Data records
[BEGIN]
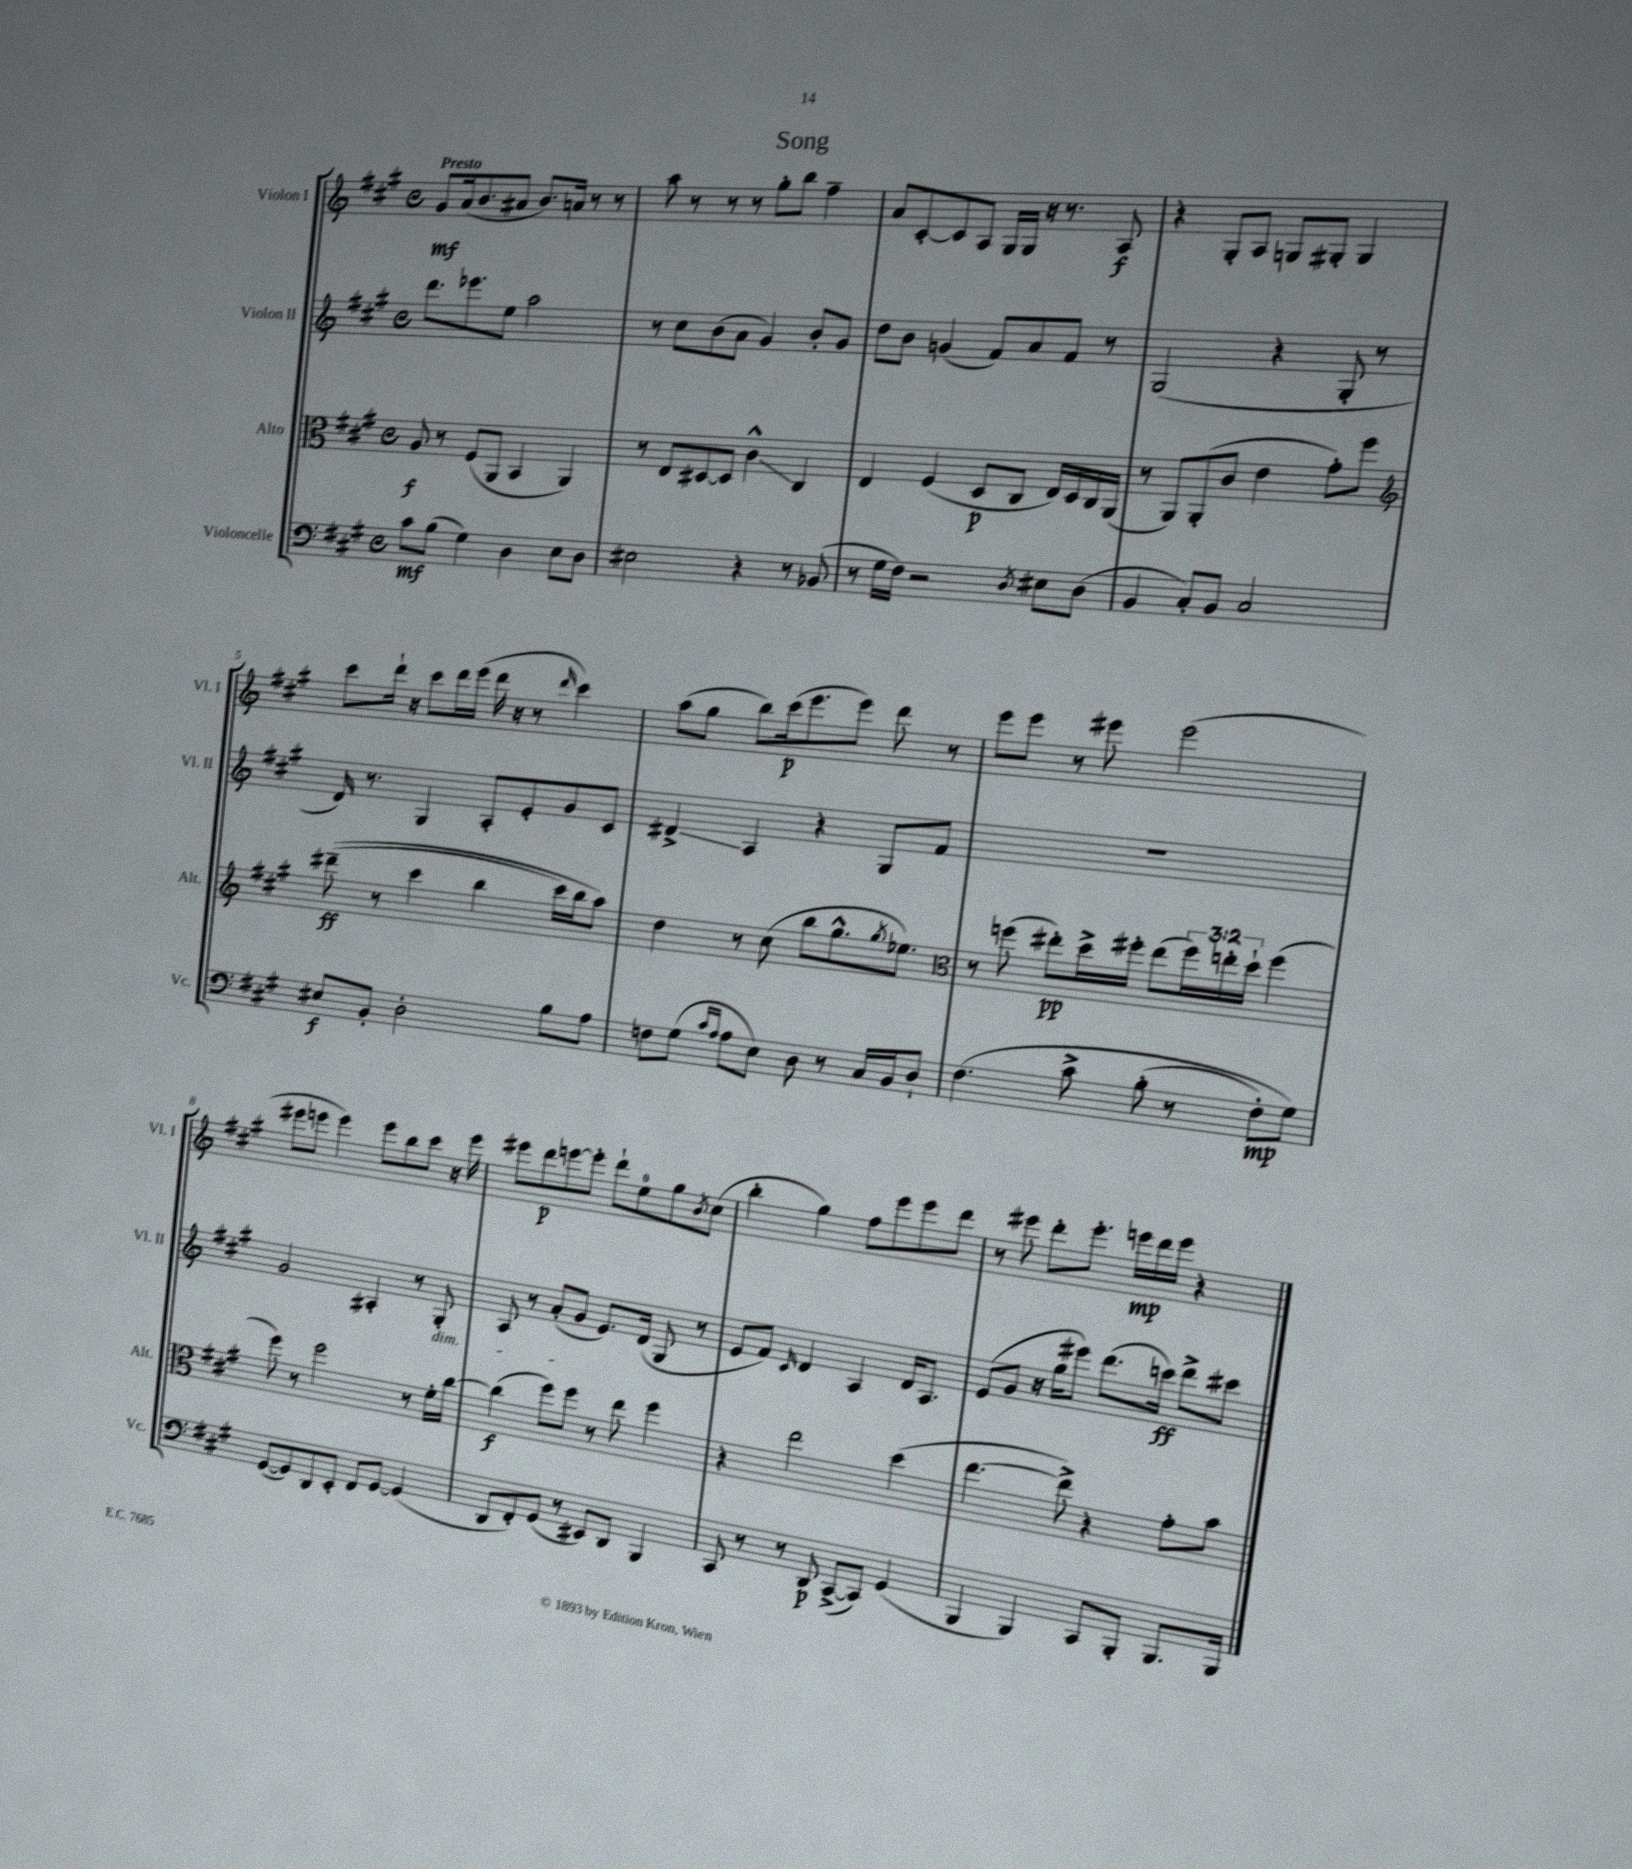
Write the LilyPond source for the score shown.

\header { title = "Song" }
<<
\new StaffGroup <<
\new Staff = "s0" \with { instrumentName = "Violon I" shortInstrumentName = "Vl. I" } {
    \clef treble \key a \major \defaultTimeSignature \time 4/4 \tempo "Presto"
    gis'8\mf a'16( b'8. ais'8 b'8.) a'16 r8 r8 |
    a''8 r8 r8 r8 gis''8-. b''8 fis''4-- |
    a'8 cis'8~-. cis'8 a8 gis16 gis16 r16 r8. a8\f |
    r4 gis8-. a8 g8 gis8-. gis4 |
    cis'''8 d'''16-! r16 cis'''8 d'''16 e'''16( d'''16 r16 r8 \grace { d'''16 } cis'''4) |
    a''8( gis''8 b''8) cis'''16\p( e'''8. e'''8) d'''8 r8 |
    e'''8 e'''8 r8 eis'''8 eis'''2( |
    eis'''8 e'''8 e'''4) e'''8 b''8 cis'''8 r16 e'''16 |
    eis'''8 d'''8\p e'''8~ e'''8-. d'''8-! e''8-0 gis''8 \acciaccatura { b'8 } cis''8( |
    b''4-. gis''4) fis''8 e'''8 e'''8 d'''8 |
    r8 eis'''8 d'''8-. eis'''8.-. e'''16\mp d'''16 e'''16 r4 \bar "|." |
}
\new Staff = "s1" \with { instrumentName = "Violon II" shortInstrumentName = "Vl. II" } {
    \clef treble \key a \major \defaultTimeSignature \time 4/4
    d'''8. ees'''8. e''8 a''2 |
    r8 cis''8 b'8( a'8 gis'4) b'8-. gis'8 |
    d''8 b'8 g'4( fis'8) a'8 fis'8 r8 |
    gis2( r4 gis8-. r8 |
    d'16) r8. gis4 a8-. e'8-. gis'8 cis'8 |
    dis'4->\glissando a4 r4 gis8 fis'8 |
    r1 |
    gis'2 ais4-. r8 gis8-.\dim |
    a8 r8 a'8-.( gis'8\! e'8.) d'16( gis8 r8 |
    e'8 fis'8) \grace { cis'16 } d'4 a4 d'16 a8. |
    e'8( gis'8 r16 gis''16 eis'''8) d'''8.( c'''16\ff) d'''8-> cis'''8 \bar "|." |
}
\new Staff = "s2" \with { instrumentName = "Alto" shortInstrumentName = "Alt." } {
    \clef alto \key a \major \defaultTimeSignature \time 4/4 \override Staff.TupletNumber.text = #tuplet-number::calc-fraction-text
    a8\f r8 fis8( a,8 b,4 a,4) |
    r8 e8 dis8~ dis8 cis'4-^\glissando cis4 |
    e4 fis4( d8\p cis8 e16) d16 cis16 a,16( |
    r8 a,8) a,8-.( cis'8 e'4 gis'8-.) fis''8 |
    \clef treble dis'''8--\ff(\( r8 cis'''4 b''4 cis'''16) b''16 a''8\) |
    d''4 r8 cis''8( b''8 gis''8.-^ \acciaccatura { gis''8 } ees''8.) |
    \clef alto r8 f''8( eis''8-.\pp) d''16-> fis''16-. eis''8( \tuplet 3/2 { fis''16) e''16-. d''16-! } fis''4( |
    fis''8) r8 fis''2 r8 fis'16-. cis''16~ |
    cis''4\f( fis''8) fis''8 r8 e''8 fis''4 |
    r4 e''2 d''4( |
    e''4.~ e''8->) r4 gis'8-. b'8 \bar "|." |
}
\new Staff = "s3" \with { instrumentName = "Violoncelle" shortInstrumentName = "Vc." } {
    \clef bass \key a \major \defaultTimeSignature \time 4/4
    cis'8\mf b8( gis4) d4 e8 d8 |
    eis2 r4 r8 bes,8( |
    r8 gis16 fis16) r2 \acciaccatura { d8 } eis8 d8( |
    b,4 cis8-.) b,8 cis2 |
    eis8\f b,8-. d2-. b8 a8 |
    f8 gis8( \grace { cis'16 a16 } a8 e8) d8 r8 cis16 b,16 d8-! |
    fis4.\( cis'8-> b8-.( r8 fis8-.\mp) gis8\) |
    gis,8~( gis,8) d,8 e,8-. fis,8 gis,8~ gis,4( |
    d,8 fis,8-.) gis,8( r8 eis,8) d,8 b,,4 |
    cis,8 r8 r8 d,8\p cis,8~->( cis,8) gis,4( |
    b,,4 b,,4) cis,8 b,,8-. b,,8. b,,16 \bar "|." |
}
>>
>>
[END]
Extract every line in the entries above that contains the string "treble".

    \clef treble \key a \major \defaultTimeSignature \time 4/4 \tempo "Presto"
    \clef treble \key a \major \defaultTimeSignature \time 4/4
    \clef treble dis'''8--\ff(\( r8 cis'''4 b''4 cis'''16) b''16 a''8\) |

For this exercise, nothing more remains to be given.